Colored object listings

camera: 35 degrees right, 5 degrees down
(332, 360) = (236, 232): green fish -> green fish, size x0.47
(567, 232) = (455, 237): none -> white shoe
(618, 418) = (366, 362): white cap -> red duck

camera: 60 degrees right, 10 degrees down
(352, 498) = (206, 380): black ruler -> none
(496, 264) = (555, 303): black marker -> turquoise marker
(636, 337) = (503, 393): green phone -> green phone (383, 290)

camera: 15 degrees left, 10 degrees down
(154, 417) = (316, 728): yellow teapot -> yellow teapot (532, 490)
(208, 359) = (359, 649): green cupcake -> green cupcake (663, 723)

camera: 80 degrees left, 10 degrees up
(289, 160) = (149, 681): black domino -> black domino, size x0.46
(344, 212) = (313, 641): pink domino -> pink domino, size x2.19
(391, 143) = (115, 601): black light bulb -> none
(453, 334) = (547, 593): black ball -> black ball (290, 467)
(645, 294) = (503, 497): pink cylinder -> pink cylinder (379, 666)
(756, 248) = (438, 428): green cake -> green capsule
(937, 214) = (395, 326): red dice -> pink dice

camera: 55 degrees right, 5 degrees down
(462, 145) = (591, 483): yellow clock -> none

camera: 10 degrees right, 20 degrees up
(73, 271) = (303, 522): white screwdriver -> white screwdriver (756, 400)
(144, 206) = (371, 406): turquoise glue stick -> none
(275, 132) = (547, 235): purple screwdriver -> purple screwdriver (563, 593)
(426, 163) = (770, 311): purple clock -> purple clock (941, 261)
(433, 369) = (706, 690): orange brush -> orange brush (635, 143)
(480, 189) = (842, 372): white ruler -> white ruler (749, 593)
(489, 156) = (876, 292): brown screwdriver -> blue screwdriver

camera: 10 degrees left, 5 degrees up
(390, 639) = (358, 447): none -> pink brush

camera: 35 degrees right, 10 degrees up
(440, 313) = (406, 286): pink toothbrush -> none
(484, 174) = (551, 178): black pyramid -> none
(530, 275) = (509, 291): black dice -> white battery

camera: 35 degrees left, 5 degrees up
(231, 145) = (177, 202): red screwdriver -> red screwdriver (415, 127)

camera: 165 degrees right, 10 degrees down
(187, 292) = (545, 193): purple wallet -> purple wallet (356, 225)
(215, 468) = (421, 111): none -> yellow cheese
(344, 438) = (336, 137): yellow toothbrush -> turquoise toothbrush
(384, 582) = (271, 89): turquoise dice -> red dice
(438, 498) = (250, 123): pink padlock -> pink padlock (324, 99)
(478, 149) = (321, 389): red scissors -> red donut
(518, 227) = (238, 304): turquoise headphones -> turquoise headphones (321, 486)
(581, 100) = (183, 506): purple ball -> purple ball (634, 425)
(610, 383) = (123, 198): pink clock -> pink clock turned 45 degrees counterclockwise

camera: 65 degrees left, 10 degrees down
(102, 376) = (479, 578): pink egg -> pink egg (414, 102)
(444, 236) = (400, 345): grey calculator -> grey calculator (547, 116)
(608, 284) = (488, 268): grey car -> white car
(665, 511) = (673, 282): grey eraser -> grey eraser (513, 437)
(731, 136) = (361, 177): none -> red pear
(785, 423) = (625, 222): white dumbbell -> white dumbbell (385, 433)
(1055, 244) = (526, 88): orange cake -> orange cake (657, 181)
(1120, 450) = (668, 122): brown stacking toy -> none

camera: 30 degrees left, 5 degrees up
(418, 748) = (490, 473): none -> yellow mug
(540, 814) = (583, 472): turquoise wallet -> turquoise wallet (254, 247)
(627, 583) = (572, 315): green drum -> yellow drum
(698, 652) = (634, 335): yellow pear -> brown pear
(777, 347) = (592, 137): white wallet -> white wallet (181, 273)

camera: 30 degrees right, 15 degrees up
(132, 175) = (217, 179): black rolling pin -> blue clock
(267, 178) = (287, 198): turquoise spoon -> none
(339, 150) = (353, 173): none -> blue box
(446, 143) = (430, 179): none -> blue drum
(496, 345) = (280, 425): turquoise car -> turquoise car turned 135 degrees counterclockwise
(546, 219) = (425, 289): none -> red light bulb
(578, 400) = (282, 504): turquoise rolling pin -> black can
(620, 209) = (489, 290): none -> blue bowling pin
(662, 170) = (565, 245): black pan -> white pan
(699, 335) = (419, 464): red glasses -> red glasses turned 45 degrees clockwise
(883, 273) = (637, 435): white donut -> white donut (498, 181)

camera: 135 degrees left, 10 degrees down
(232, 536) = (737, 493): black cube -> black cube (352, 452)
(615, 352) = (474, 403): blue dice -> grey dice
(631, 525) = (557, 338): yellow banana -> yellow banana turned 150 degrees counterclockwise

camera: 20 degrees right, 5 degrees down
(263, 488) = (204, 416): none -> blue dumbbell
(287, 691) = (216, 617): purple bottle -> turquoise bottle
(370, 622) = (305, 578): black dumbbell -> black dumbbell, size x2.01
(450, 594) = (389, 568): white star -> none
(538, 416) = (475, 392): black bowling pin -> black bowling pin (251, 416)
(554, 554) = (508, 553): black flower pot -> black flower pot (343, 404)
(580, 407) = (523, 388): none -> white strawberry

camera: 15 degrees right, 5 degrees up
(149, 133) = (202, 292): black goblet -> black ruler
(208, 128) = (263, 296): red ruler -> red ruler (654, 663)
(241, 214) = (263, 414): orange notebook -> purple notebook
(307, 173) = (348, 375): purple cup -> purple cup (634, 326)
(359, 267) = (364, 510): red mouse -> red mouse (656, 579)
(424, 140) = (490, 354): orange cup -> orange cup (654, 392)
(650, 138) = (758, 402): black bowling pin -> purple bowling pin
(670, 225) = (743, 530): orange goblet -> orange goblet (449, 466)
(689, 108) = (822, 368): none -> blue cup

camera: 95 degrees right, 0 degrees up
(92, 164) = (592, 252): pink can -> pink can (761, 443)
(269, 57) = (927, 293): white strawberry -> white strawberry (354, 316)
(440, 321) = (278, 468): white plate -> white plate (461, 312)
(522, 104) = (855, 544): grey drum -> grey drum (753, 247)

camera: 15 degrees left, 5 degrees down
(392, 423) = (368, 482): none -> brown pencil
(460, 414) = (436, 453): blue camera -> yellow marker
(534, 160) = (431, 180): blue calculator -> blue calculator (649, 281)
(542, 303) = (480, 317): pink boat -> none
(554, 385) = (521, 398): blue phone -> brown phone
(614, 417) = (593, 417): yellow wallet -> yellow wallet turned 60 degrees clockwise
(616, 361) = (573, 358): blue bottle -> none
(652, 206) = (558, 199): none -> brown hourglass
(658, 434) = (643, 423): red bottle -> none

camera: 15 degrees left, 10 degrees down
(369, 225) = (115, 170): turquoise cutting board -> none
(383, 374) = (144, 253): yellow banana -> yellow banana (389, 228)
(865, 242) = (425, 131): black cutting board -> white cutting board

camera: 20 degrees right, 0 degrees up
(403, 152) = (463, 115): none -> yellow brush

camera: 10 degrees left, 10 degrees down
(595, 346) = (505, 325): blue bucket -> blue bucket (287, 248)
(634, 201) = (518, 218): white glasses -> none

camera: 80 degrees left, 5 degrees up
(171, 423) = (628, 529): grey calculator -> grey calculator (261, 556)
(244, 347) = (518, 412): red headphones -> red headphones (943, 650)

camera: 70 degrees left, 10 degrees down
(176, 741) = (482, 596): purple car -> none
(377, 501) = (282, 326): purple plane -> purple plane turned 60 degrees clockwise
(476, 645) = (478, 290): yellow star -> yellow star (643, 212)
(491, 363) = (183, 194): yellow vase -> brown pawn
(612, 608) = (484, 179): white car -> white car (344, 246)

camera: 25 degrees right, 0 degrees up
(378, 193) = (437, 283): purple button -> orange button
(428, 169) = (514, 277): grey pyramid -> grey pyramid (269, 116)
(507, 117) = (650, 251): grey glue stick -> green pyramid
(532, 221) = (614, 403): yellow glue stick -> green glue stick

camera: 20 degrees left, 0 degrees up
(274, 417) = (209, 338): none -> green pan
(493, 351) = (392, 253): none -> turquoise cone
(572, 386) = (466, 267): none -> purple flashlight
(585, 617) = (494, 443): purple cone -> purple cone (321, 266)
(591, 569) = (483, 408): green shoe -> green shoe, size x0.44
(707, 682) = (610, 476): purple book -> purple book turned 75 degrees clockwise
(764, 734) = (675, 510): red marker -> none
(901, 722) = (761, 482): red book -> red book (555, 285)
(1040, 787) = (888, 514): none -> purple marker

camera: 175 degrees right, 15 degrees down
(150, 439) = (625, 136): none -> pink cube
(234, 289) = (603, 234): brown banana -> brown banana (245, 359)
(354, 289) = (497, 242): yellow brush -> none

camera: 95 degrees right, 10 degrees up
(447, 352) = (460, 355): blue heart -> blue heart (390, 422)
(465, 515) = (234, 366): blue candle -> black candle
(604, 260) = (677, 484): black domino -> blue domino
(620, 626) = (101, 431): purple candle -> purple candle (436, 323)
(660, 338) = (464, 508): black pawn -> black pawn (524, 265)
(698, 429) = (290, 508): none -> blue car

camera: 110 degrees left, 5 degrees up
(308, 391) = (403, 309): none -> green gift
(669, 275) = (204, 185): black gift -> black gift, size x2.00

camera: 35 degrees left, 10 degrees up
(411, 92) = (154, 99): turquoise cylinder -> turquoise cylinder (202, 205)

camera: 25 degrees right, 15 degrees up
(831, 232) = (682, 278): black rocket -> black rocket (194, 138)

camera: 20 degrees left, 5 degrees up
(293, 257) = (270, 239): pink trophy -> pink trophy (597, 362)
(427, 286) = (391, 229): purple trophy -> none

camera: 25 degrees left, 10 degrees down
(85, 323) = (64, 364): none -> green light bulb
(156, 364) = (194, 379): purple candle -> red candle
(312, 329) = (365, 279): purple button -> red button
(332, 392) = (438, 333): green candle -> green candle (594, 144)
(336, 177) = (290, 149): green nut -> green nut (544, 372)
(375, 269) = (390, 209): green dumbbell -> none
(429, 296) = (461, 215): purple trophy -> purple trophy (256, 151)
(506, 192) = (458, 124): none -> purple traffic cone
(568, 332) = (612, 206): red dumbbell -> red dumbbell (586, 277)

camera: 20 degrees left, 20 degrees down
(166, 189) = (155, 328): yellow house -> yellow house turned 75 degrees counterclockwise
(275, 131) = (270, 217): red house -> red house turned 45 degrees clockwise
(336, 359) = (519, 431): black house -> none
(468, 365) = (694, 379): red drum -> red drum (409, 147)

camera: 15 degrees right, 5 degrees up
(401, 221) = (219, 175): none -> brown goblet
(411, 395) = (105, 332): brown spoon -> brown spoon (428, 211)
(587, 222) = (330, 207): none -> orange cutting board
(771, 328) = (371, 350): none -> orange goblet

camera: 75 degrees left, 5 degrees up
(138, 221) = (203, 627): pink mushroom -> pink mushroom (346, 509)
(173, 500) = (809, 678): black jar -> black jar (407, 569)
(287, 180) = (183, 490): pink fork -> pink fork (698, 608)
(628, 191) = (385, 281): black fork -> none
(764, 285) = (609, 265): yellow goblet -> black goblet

Activity: The reply should consist solely of the lines of the data, exact, from the opening line through the line with "(187, 292) = (545, 193): purple", inclusive.

Output for this exercise:
camera: 35 degrees right, 5 degrees down
(332, 360) = (236, 232): green fish -> green fish, size x0.47
(567, 232) = (455, 237): none -> white shoe
(618, 418) = (366, 362): white cap -> red duck

camera: 60 degrees right, 10 degrees down
(352, 498) = (206, 380): black ruler -> none
(496, 264) = (555, 303): black marker -> turquoise marker
(636, 337) = (503, 393): green phone -> green phone (383, 290)

camera: 15 degrees left, 10 degrees down
(154, 417) = (316, 728): yellow teapot -> yellow teapot (532, 490)
(208, 359) = (359, 649): green cupcake -> green cupcake (663, 723)

camera: 80 degrees left, 10 degrees up
(289, 160) = (149, 681): black domino -> black domino, size x0.46
(344, 212) = (313, 641): pink domino -> pink domino, size x2.19
(391, 143) = (115, 601): black light bulb -> none
(453, 334) = (547, 593): black ball -> black ball (290, 467)
(645, 294) = (503, 497): pink cylinder -> pink cylinder (379, 666)
(756, 248) = (438, 428): green cake -> green capsule
(937, 214) = (395, 326): red dice -> pink dice

camera: 55 degrees right, 5 degrees down
(462, 145) = (591, 483): yellow clock -> none

camera: 10 degrees right, 20 degrees up
(73, 271) = (303, 522): white screwdriver -> white screwdriver (756, 400)
(144, 206) = (371, 406): turquoise glue stick -> none
(275, 132) = (547, 235): purple screwdriver -> purple screwdriver (563, 593)
(426, 163) = (770, 311): purple clock -> purple clock (941, 261)
(433, 369) = (706, 690): orange brush -> orange brush (635, 143)
(480, 189) = (842, 372): white ruler -> white ruler (749, 593)
(489, 156) = (876, 292): brown screwdriver -> blue screwdriver

camera: 10 degrees left, 5 degrees up
(390, 639) = (358, 447): none -> pink brush

camera: 35 degrees right, 10 degrees up
(440, 313) = (406, 286): pink toothbrush -> none
(484, 174) = (551, 178): black pyramid -> none
(530, 275) = (509, 291): black dice -> white battery

camera: 35 degrees left, 5 degrees up
(231, 145) = (177, 202): red screwdriver -> red screwdriver (415, 127)

camera: 165 degrees right, 10 degrees down
(187, 292) = (545, 193): purple wallet -> purple wallet (356, 225)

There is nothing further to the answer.